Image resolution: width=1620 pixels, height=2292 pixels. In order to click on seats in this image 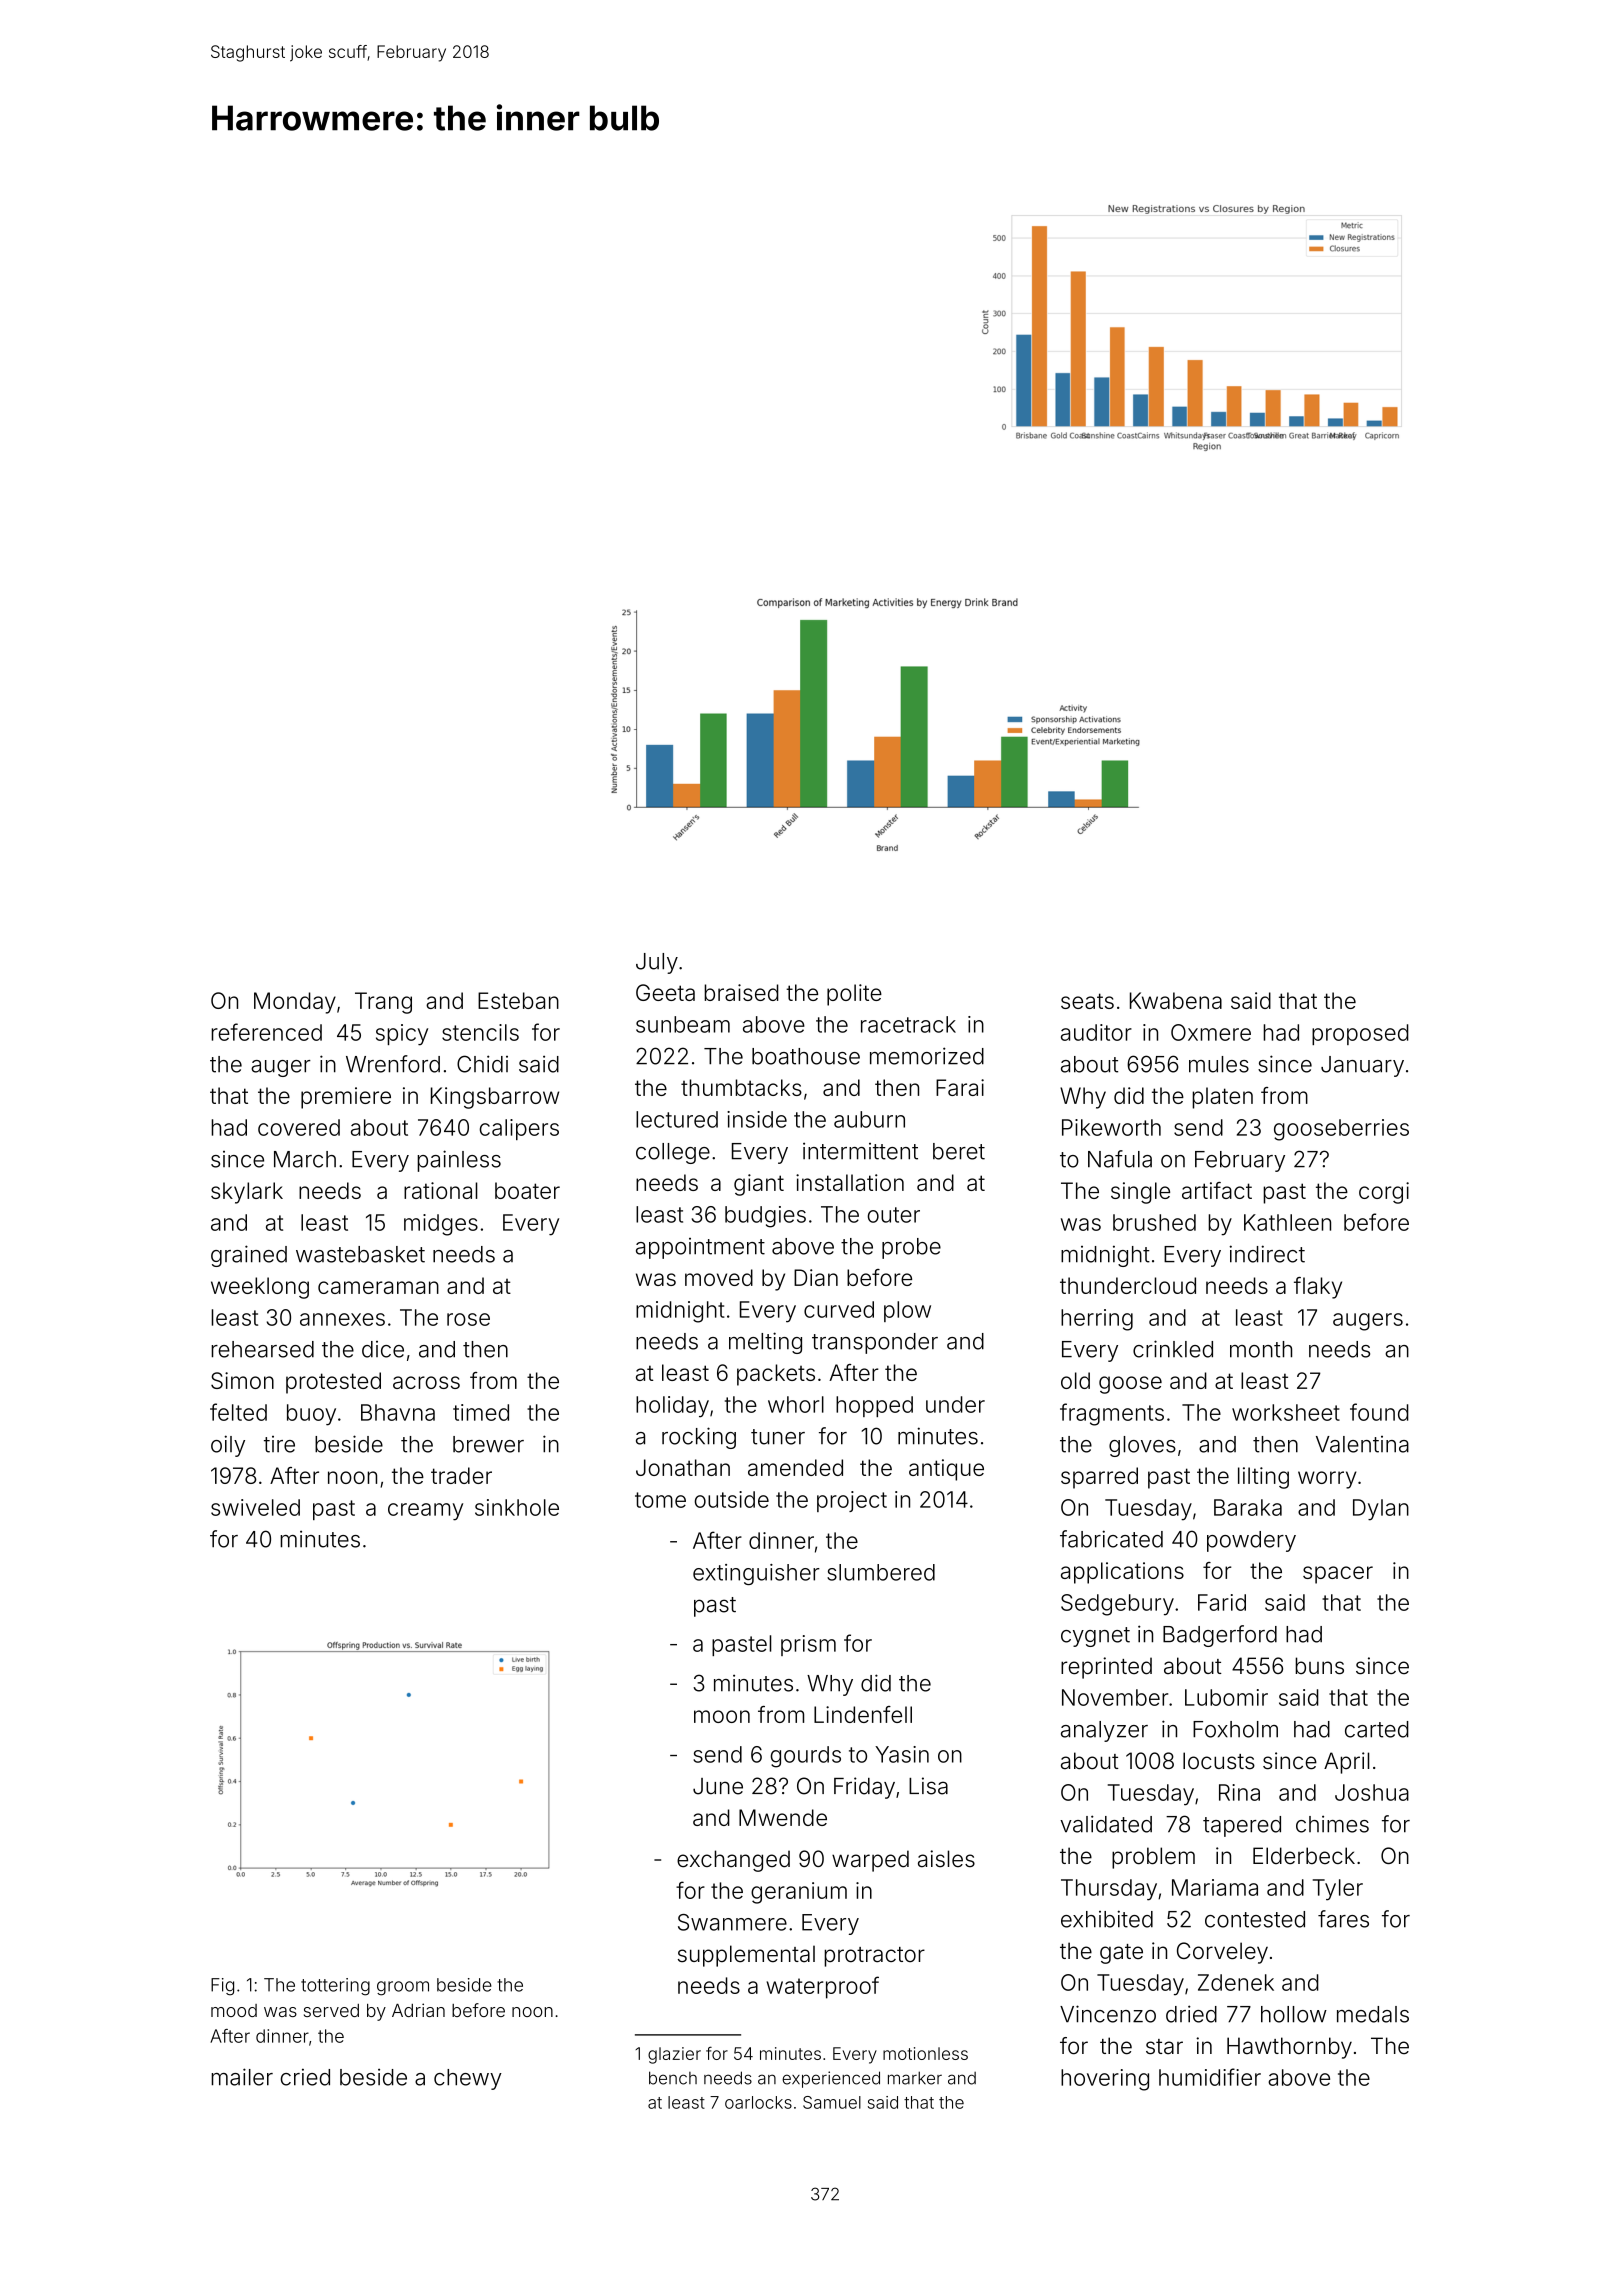, I will do `click(1087, 1001)`.
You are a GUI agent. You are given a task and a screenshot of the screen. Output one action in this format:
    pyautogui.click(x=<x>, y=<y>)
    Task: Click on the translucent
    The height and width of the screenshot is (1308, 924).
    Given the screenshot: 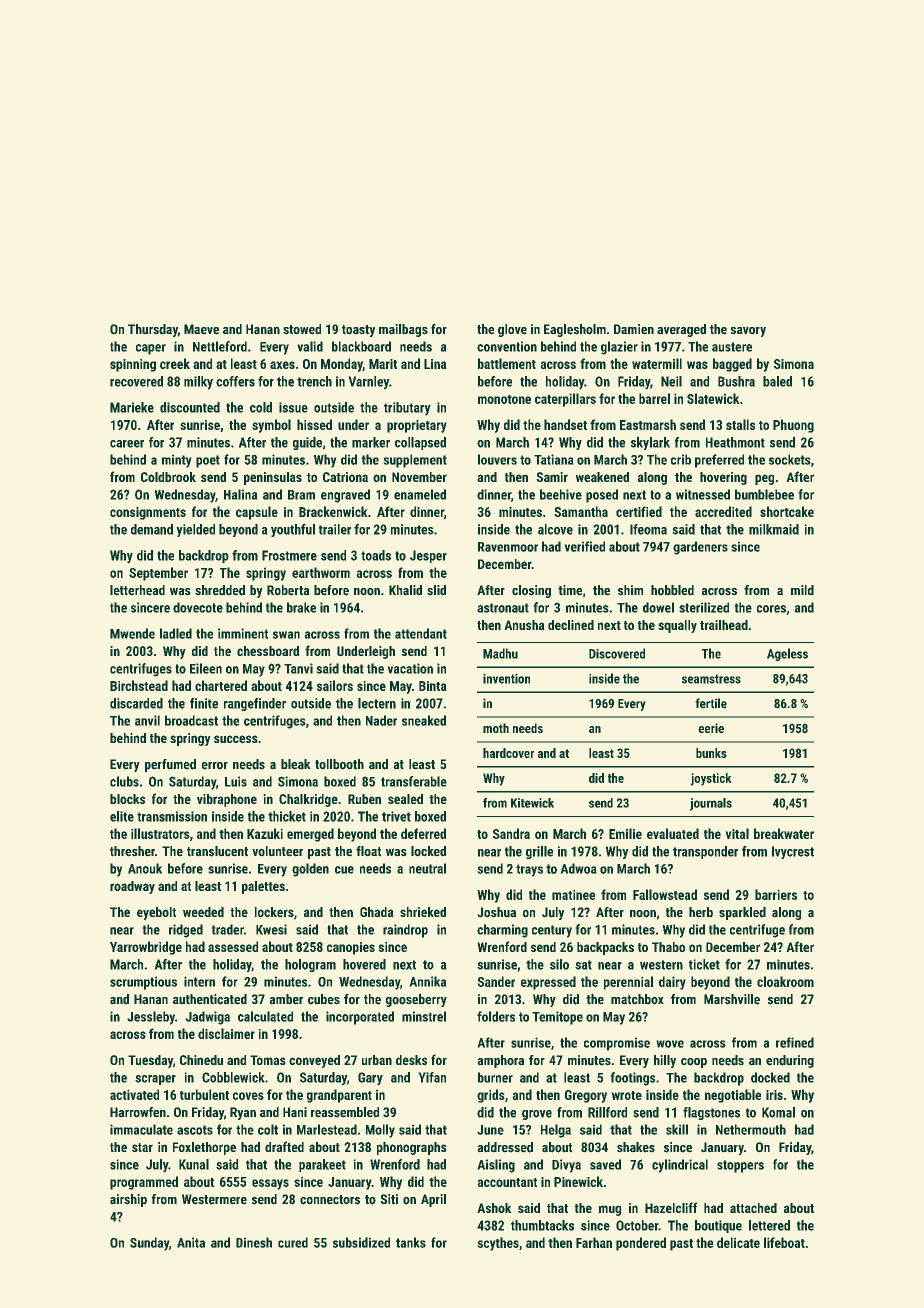 What is the action you would take?
    pyautogui.click(x=217, y=851)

Aim of the exercise:
Switch "translucent" to "transparent" in the listing lines starting at the one containing "You are a GUI" and ending at the one containing "The height and", and give only those lines with nothing else changed.

Written reply:
You are a GUI agent. You are given a task and a screenshot of the screen. Output one action in this format:
    pyautogui.click(x=<x>, y=<y>)
    Task: Click on the transparent
    The height and width of the screenshot is (1308, 924).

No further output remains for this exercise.